## TASK DETAILS
The copy you give must match the records exactly, except that it holds no images.

## TASK INPUTS
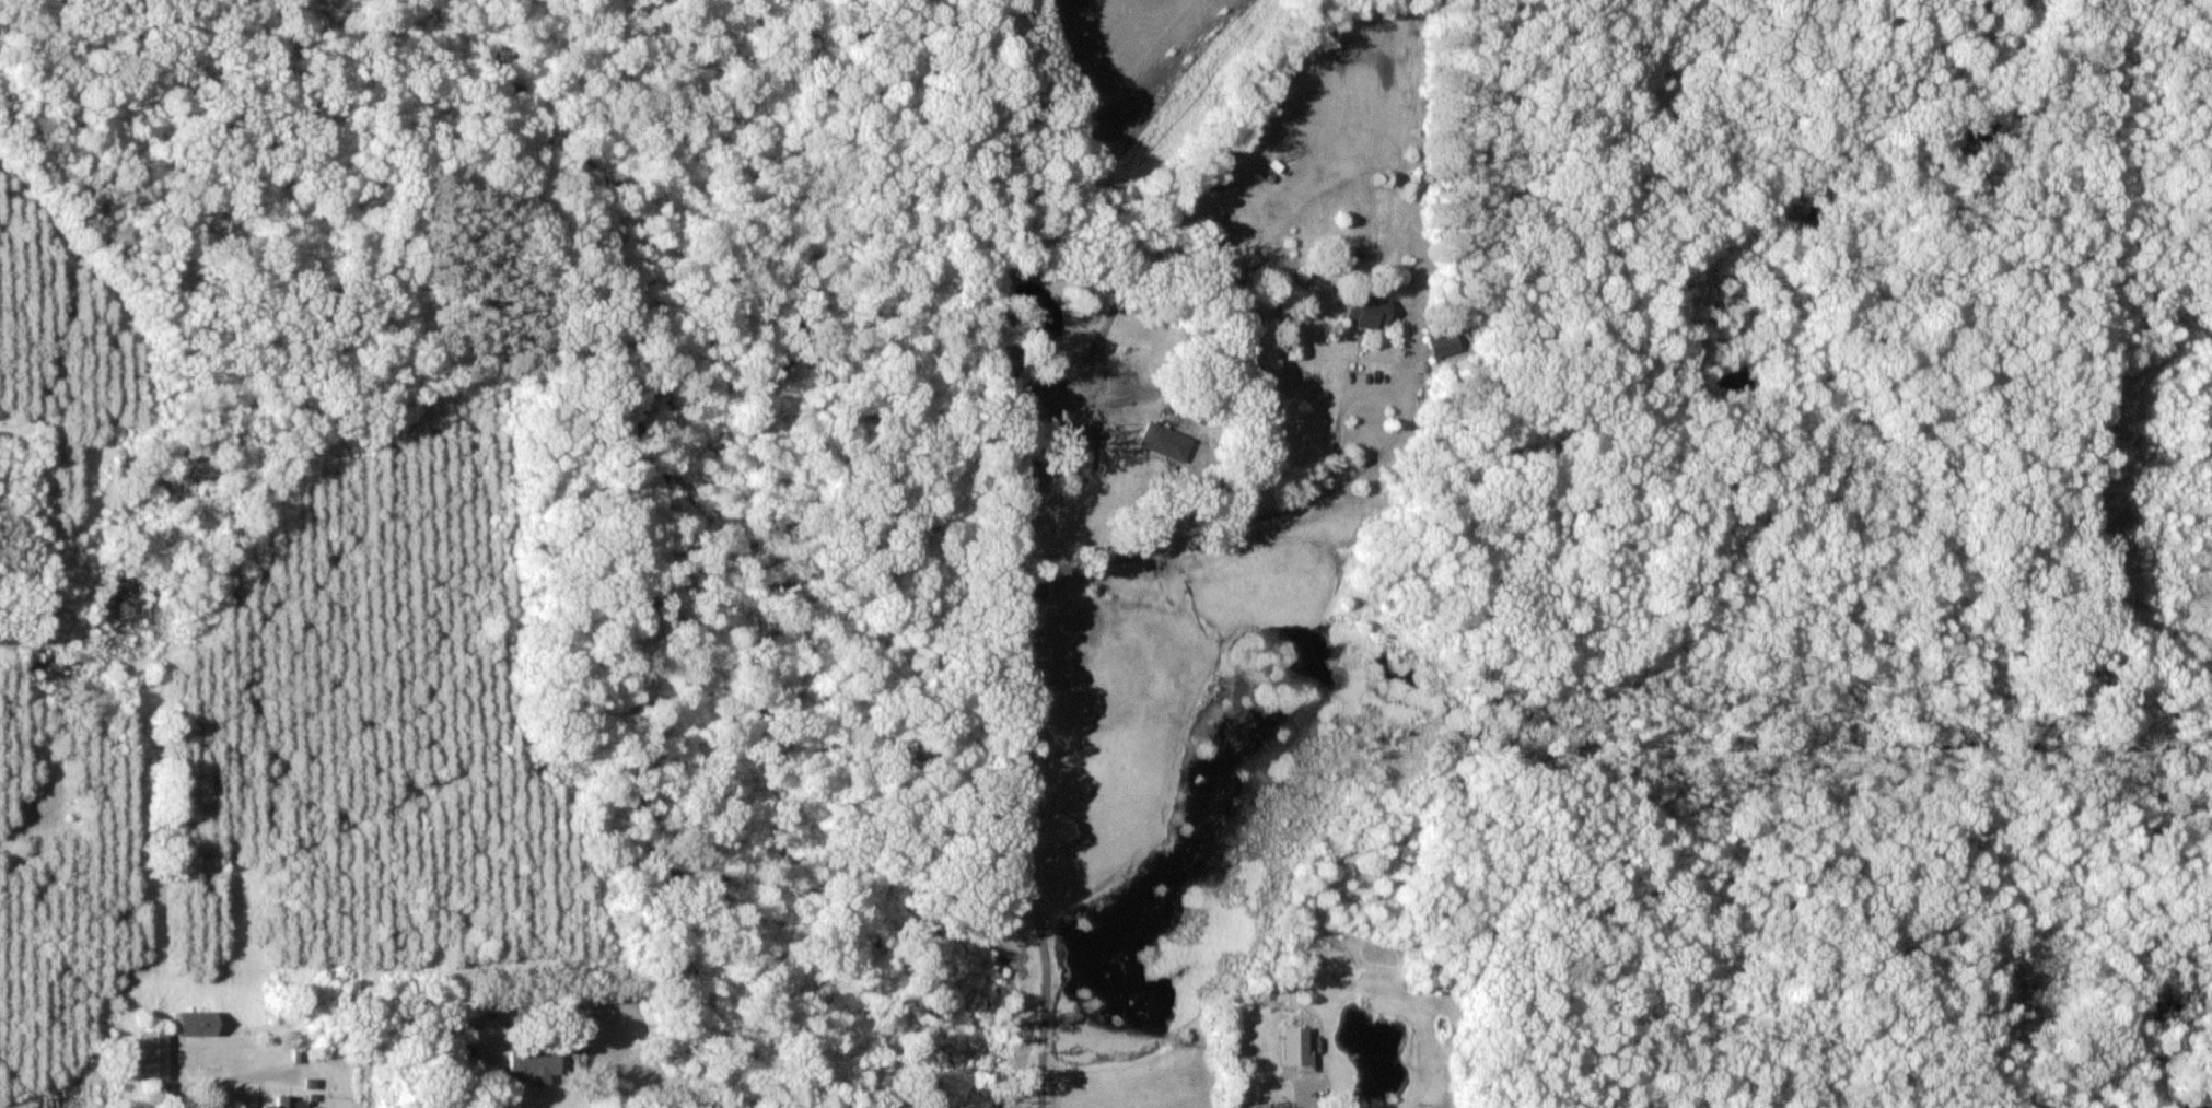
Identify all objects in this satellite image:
building: (1366, 310)
building: (1444, 343)
road: (1387, 391)
building: (1163, 440)
building: (1078, 457)
building: (1023, 475)
road: (1010, 689)
building: (194, 1022)
building: (1295, 1048)
building: (154, 1054)
building: (533, 1063)
road: (223, 1074)
road: (495, 1082)
building: (288, 1102)
building: (1274, 1107)

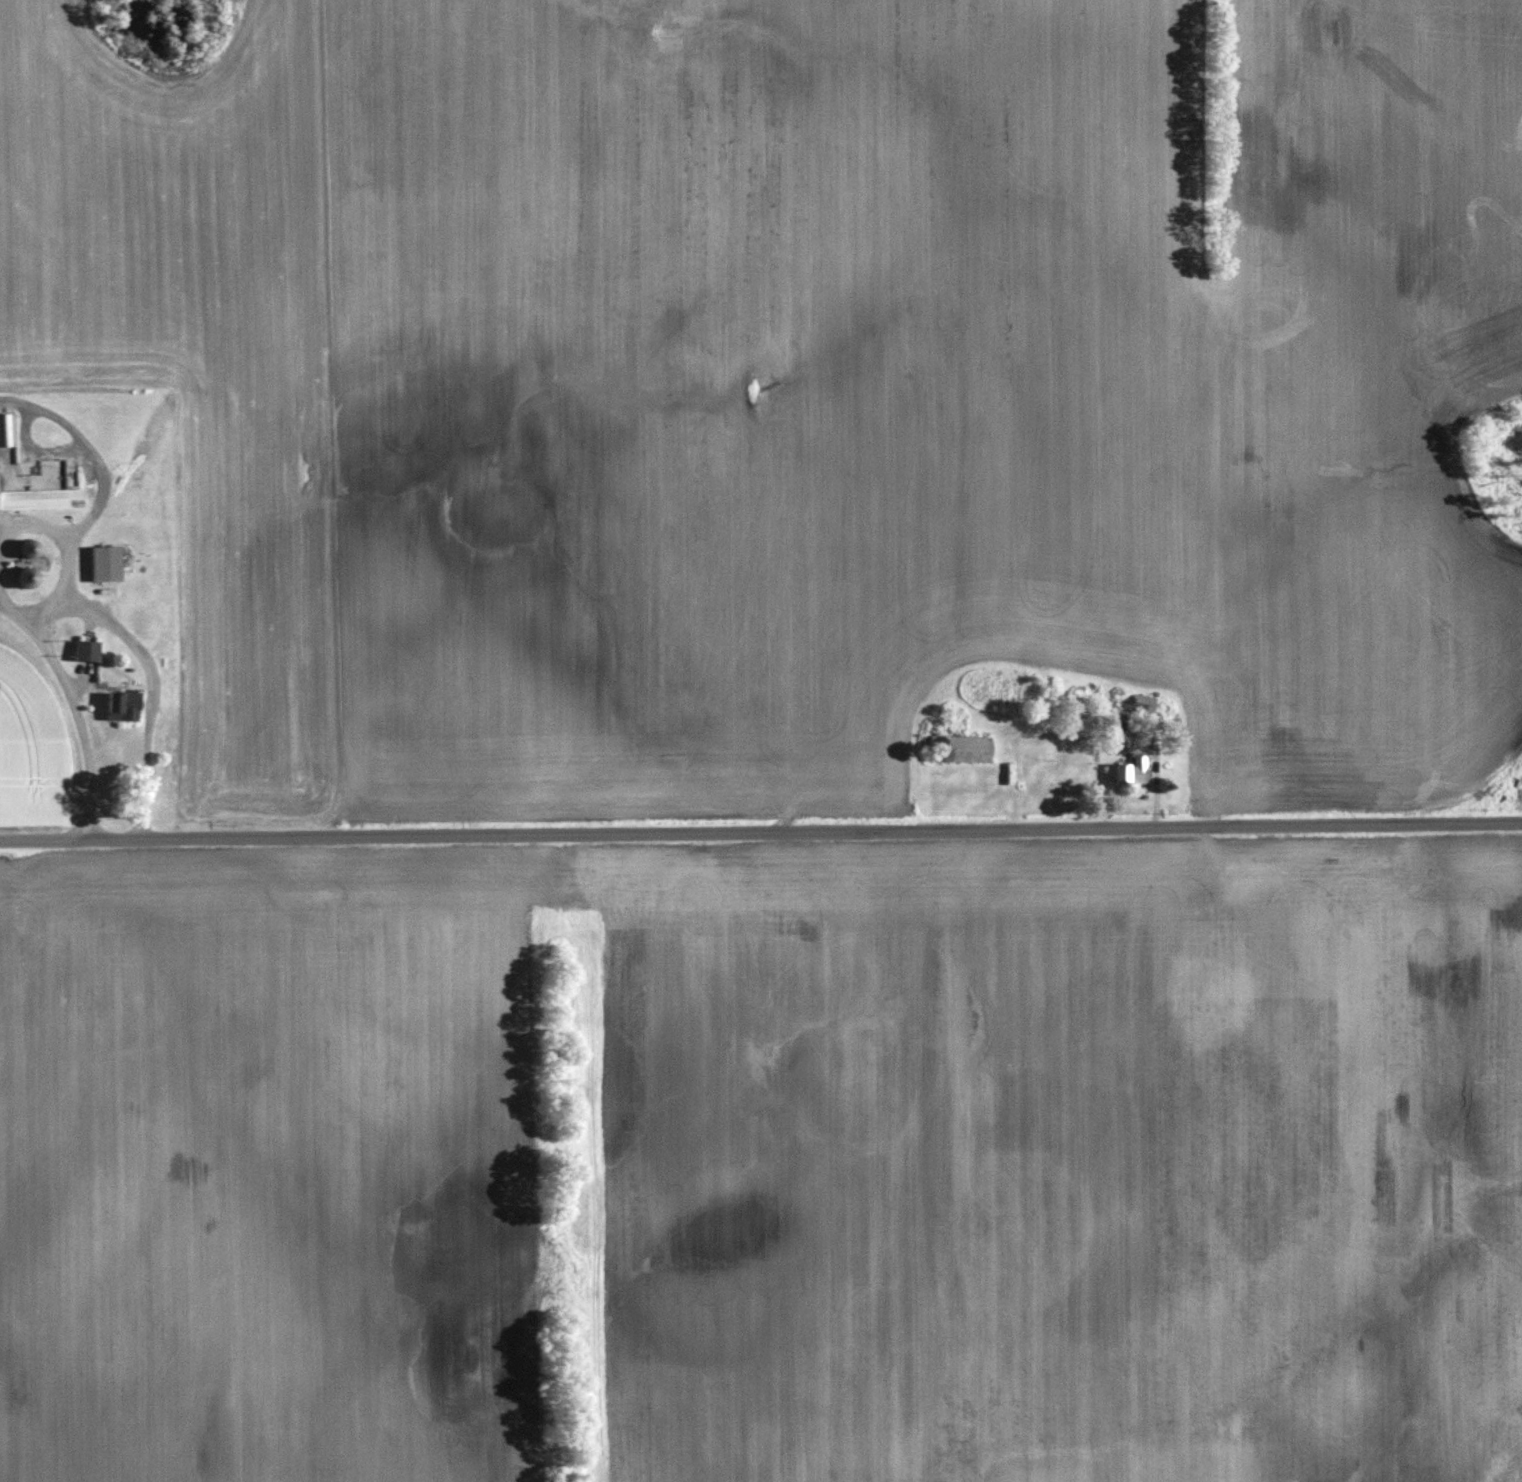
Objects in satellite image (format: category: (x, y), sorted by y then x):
crop: (912, 391)
building: (6, 427)
building: (40, 496)
building: (103, 561)
building: (86, 647)
building: (1140, 700)
building: (122, 703)
building: (957, 746)
building: (1128, 769)
road: (761, 832)

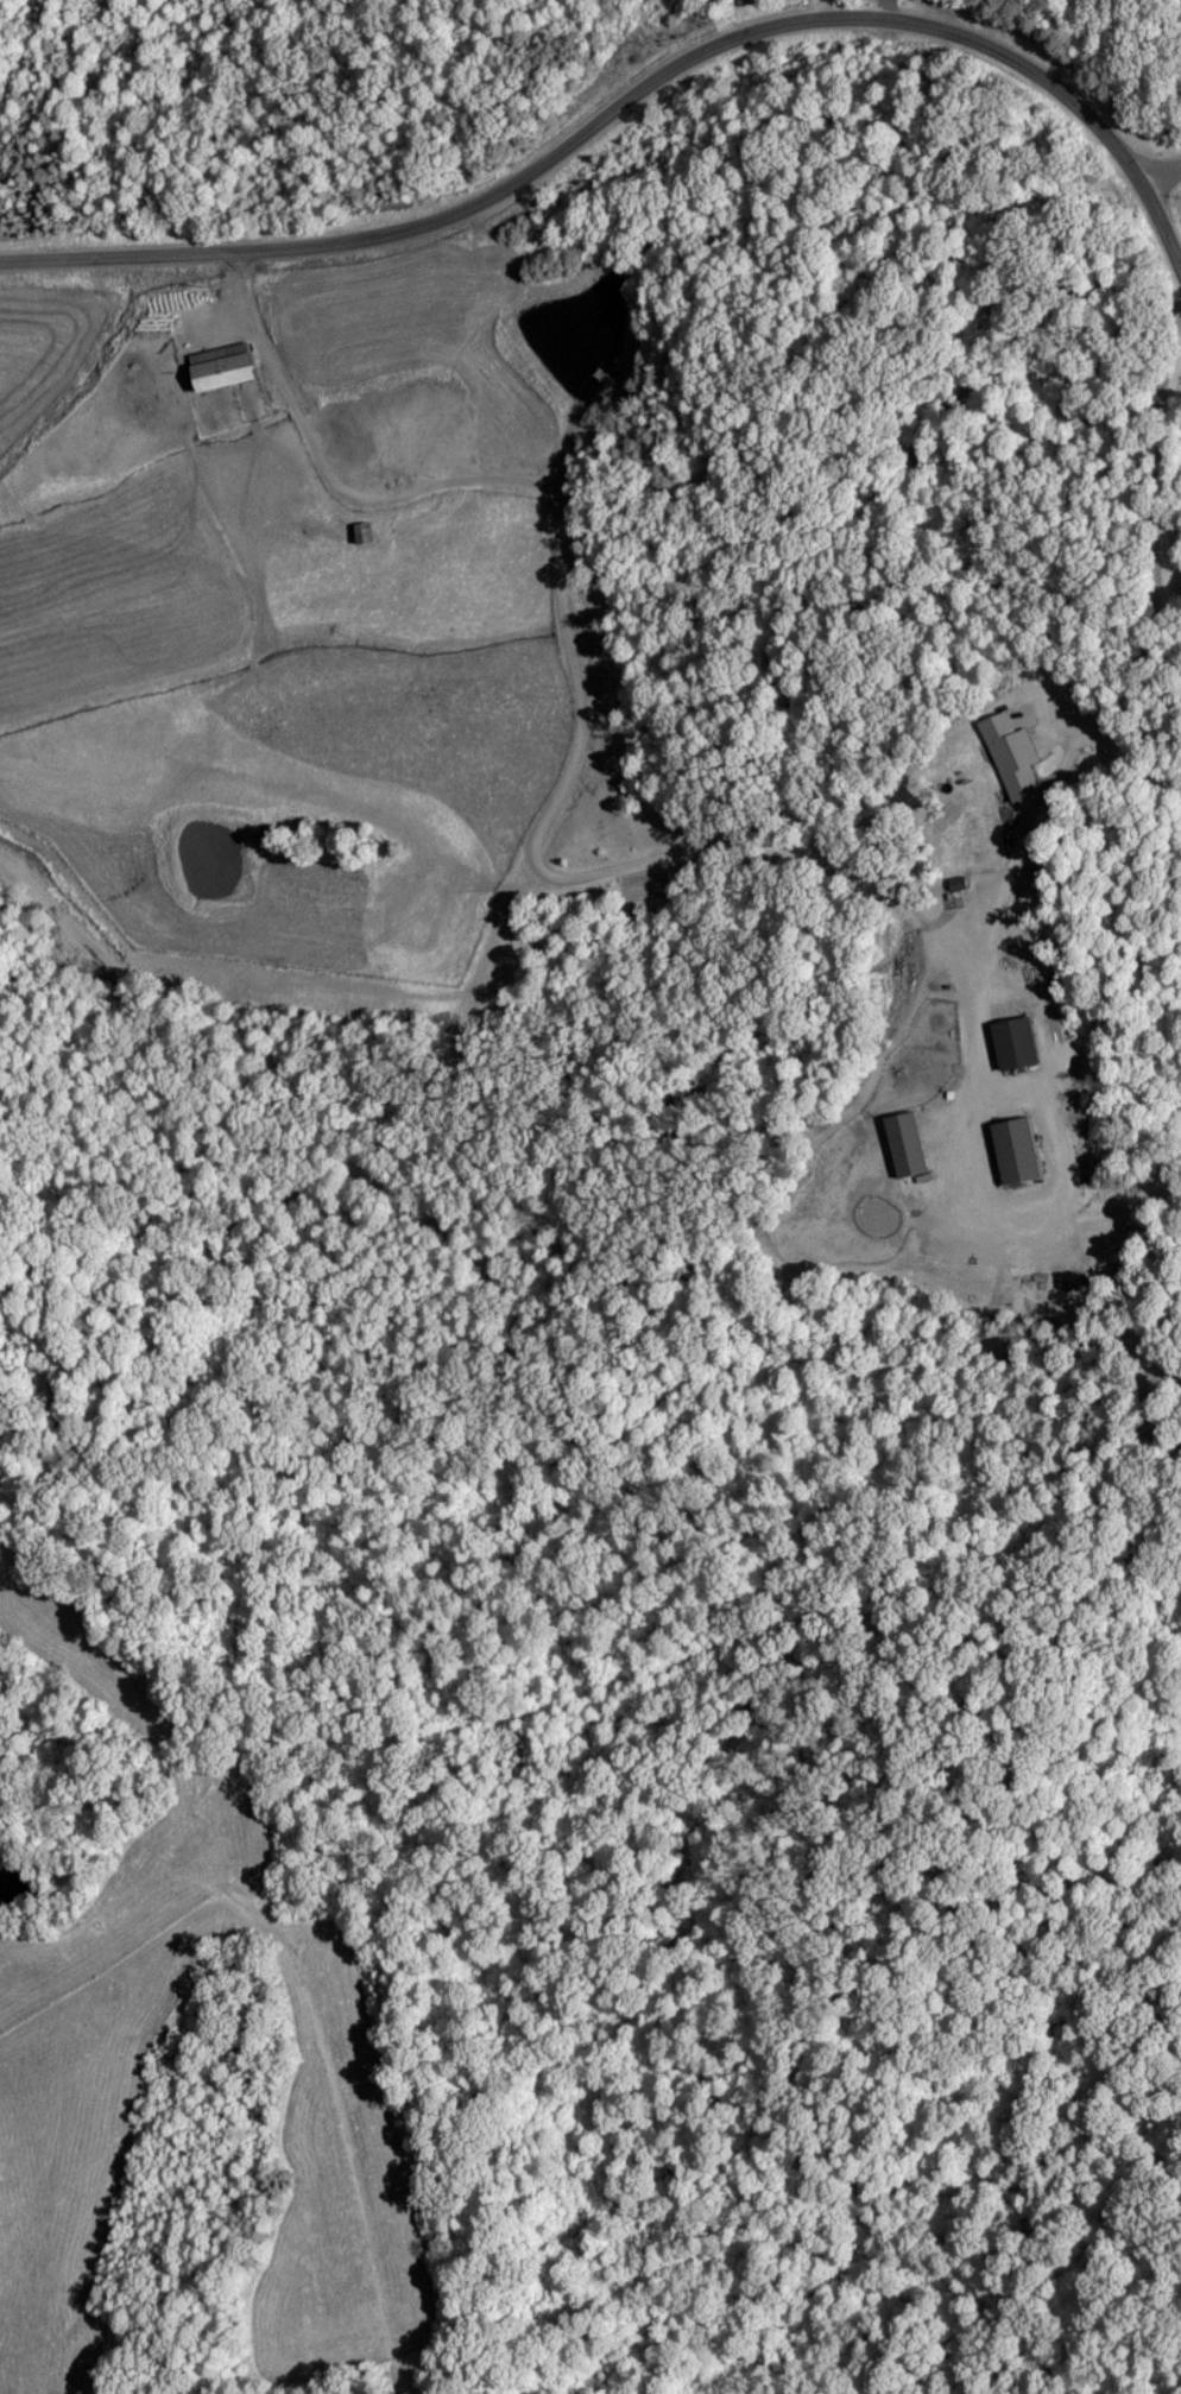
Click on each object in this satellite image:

## SOLUTION FOR THIS EXERCISE
Identify all objects in this satellite image:
building: (1366, 310)
building: (1444, 343)
road: (1387, 391)
building: (1163, 440)
building: (1078, 457)
building: (1023, 475)
road: (1010, 689)
building: (194, 1022)
building: (1295, 1048)
building: (154, 1054)
building: (533, 1063)
road: (223, 1074)
road: (495, 1082)
building: (288, 1102)
building: (1274, 1107)

Objects in satellite image (format: category: (x, y), sorted by y then x):
crop: (912, 391)
building: (6, 427)
building: (40, 496)
building: (103, 561)
building: (86, 647)
building: (1140, 700)
building: (122, 703)
building: (957, 746)
building: (1128, 769)
road: (761, 832)

Click on each object in this satellite image:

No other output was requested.